**Task item:**
Will you extract the entries word for word? Images should not appear in the copy.

● ● ●

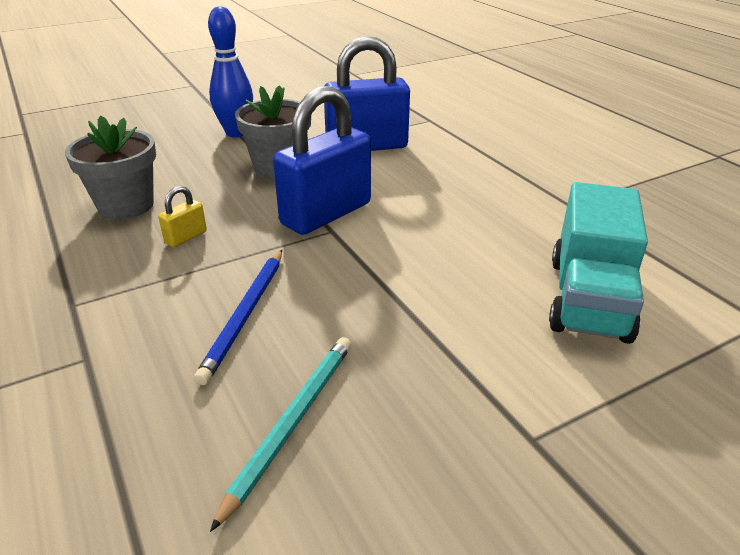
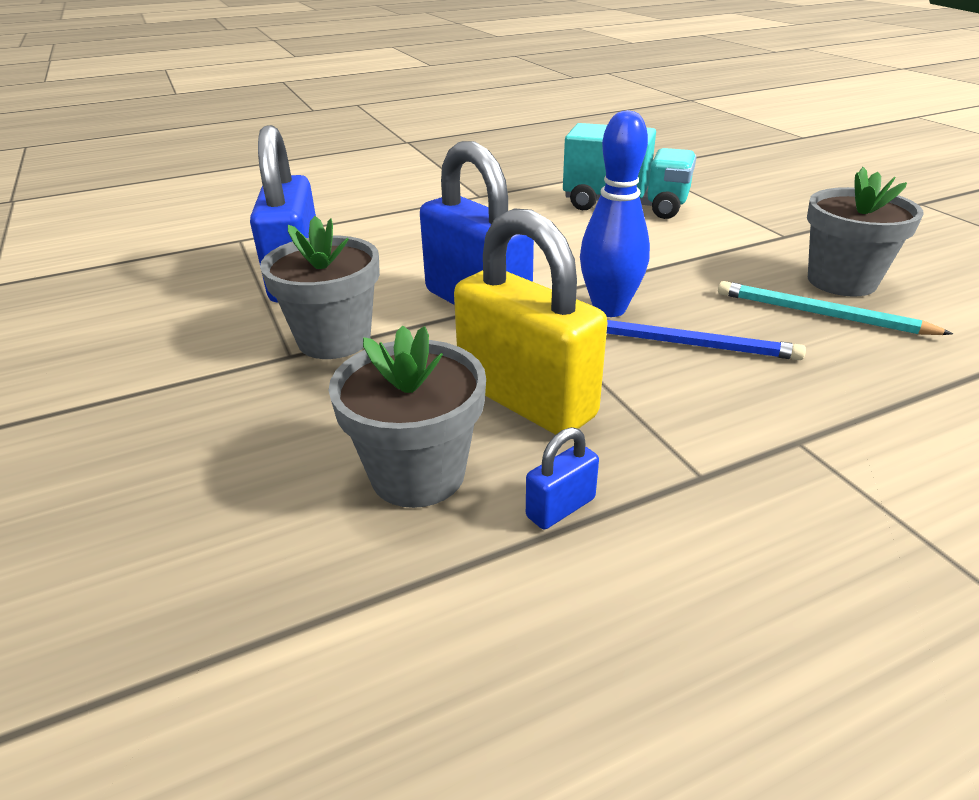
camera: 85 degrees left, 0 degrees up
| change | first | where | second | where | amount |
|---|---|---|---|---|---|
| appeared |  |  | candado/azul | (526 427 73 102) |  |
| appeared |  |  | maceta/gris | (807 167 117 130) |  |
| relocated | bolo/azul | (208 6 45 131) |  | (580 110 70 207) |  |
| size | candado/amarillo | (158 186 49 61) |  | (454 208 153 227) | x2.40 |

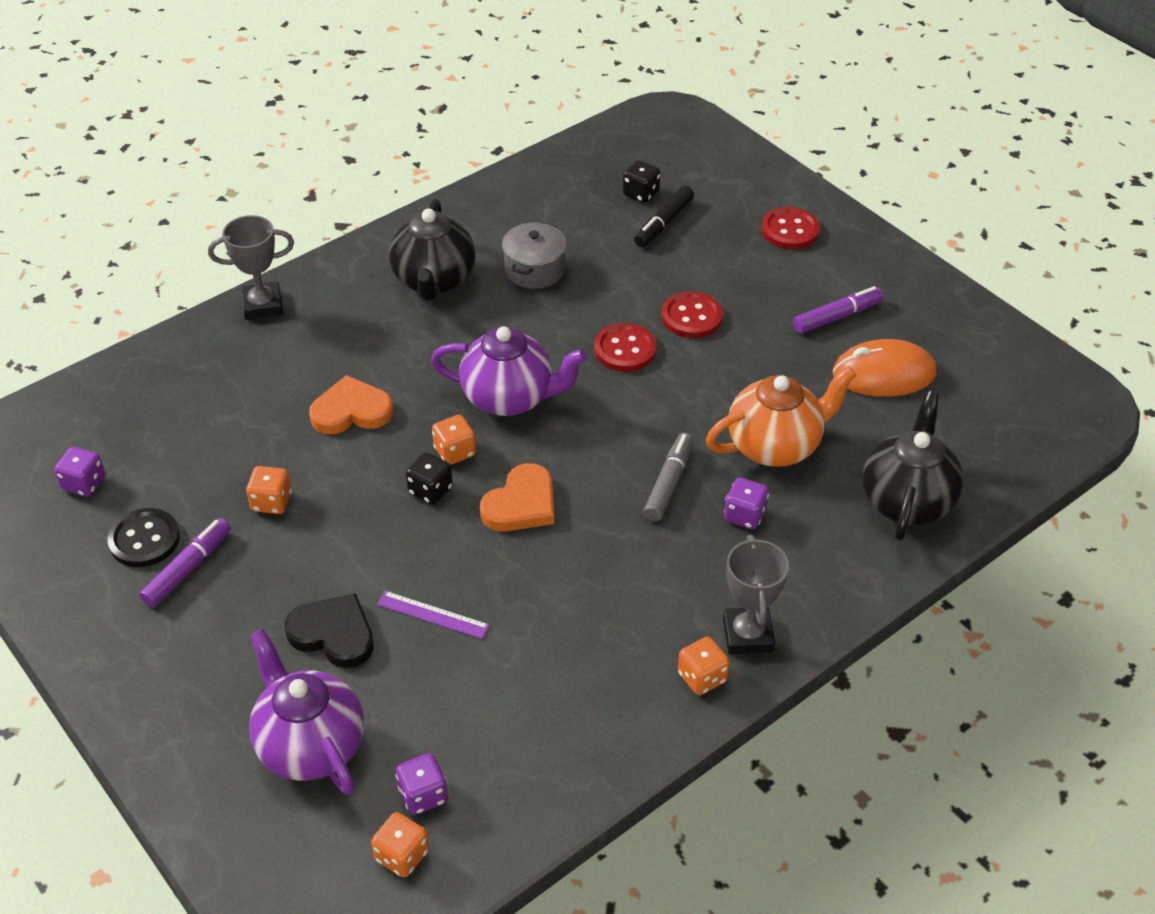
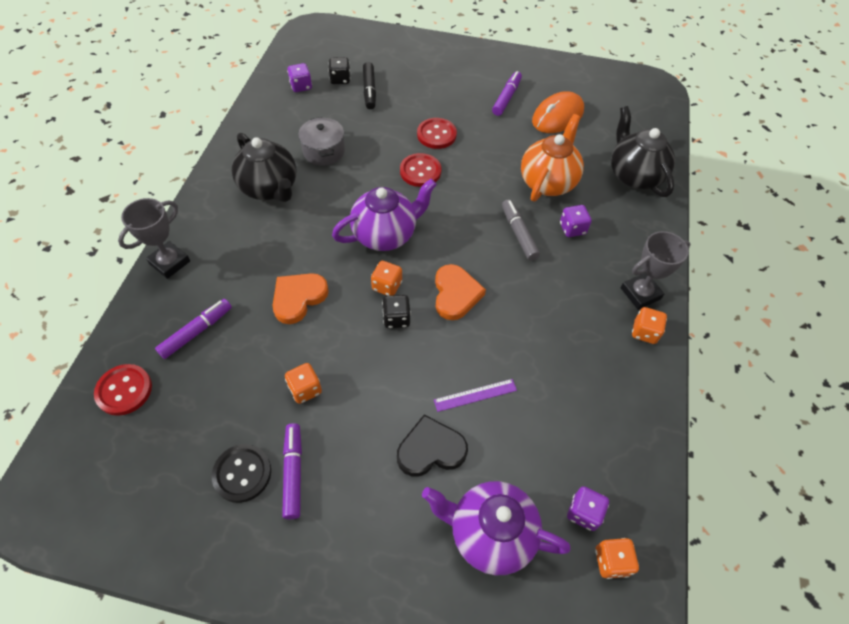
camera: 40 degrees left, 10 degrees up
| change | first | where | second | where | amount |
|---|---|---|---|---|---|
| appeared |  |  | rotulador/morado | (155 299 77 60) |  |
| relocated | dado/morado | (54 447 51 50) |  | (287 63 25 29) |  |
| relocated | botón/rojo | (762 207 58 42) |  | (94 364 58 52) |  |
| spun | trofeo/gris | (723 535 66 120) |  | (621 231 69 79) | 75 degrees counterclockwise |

● ● ●

**Written reply:**
camera: 85 degrees left, 0 degrees up
| change | first | where | second | where | amount |
|---|---|---|---|---|---|
| appeared |  |  | candado/azul | (526 427 73 102) |  |
| appeared |  |  | maceta/gris | (807 167 117 130) |  |
| relocated | bolo/azul | (208 6 45 131) |  | (580 110 70 207) |  |
| size | candado/amarillo | (158 186 49 61) |  | (454 208 153 227) | x2.40 |

camera: 40 degrees left, 10 degrees up
| change | first | where | second | where | amount |
|---|---|---|---|---|---|
| appeared |  |  | rotulador/morado | (155 299 77 60) |  |
| relocated | dado/morado | (54 447 51 50) |  | (287 63 25 29) |  |
| relocated | botón/rojo | (762 207 58 42) |  | (94 364 58 52) |  |
| spun | trofeo/gris | (723 535 66 120) |  | (621 231 69 79) | 75 degrees counterclockwise |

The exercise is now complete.